** INFORMATION follows **

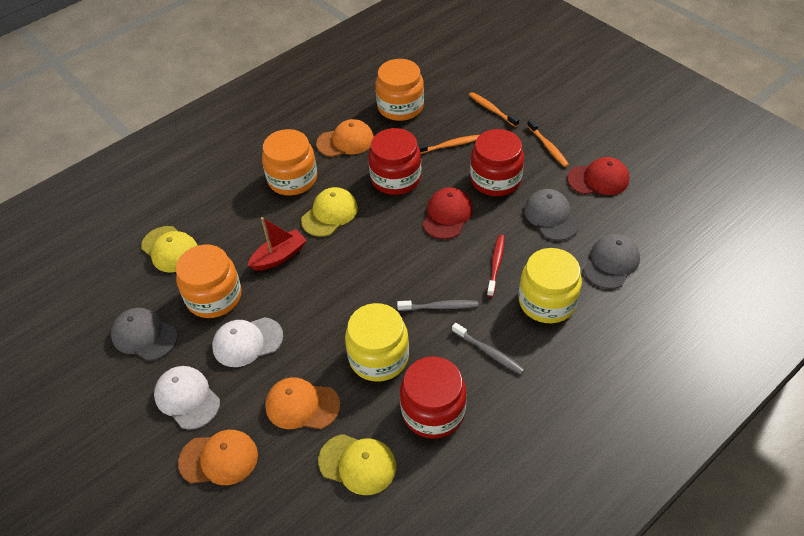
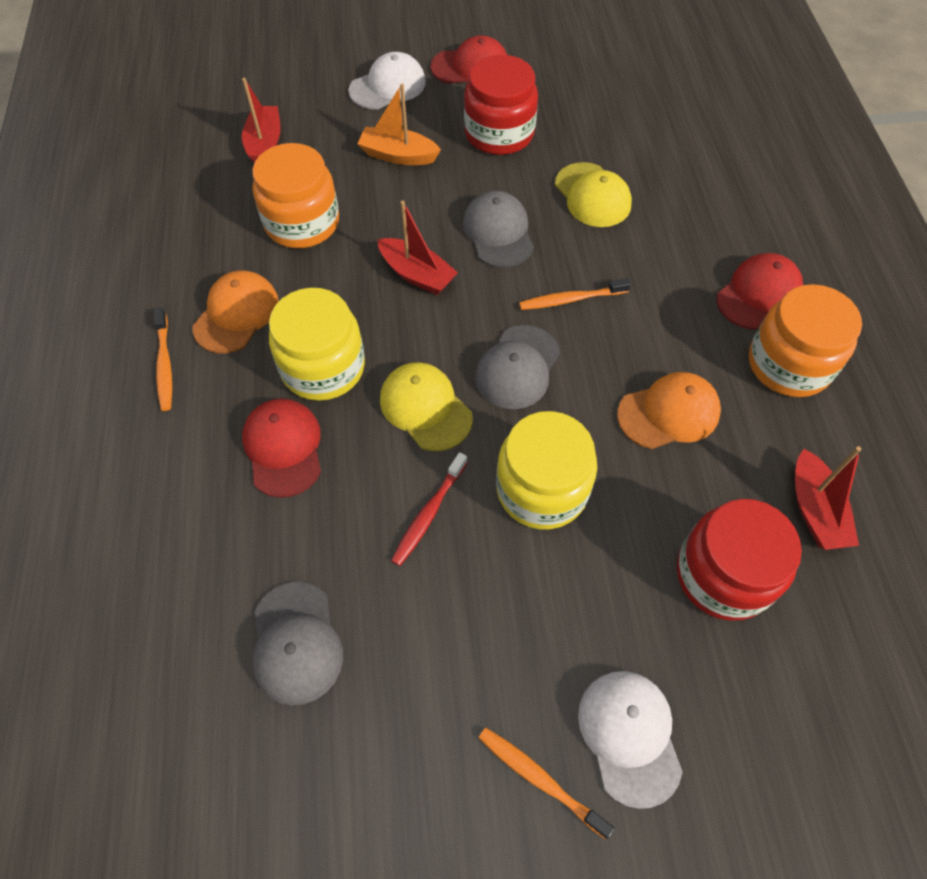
grey toothbrush: 2 -> 0
orange boat: 0 -> 1
orange cap: 3 -> 2
orange jar: 3 -> 2
red boat: 1 -> 3
red cap: 2 -> 3
red jar: 3 -> 2
yellow cap: 3 -> 2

** End of INFORMATION **

[TASK DIRECTIONS]: The copy must match the listing above exactly but contain no pictures.

[REPLY TO THE EXERCISE]:
grey toothbrush: 2 -> 0
orange boat: 0 -> 1
orange cap: 3 -> 2
orange jar: 3 -> 2
red boat: 1 -> 3
red cap: 2 -> 3
red jar: 3 -> 2
yellow cap: 3 -> 2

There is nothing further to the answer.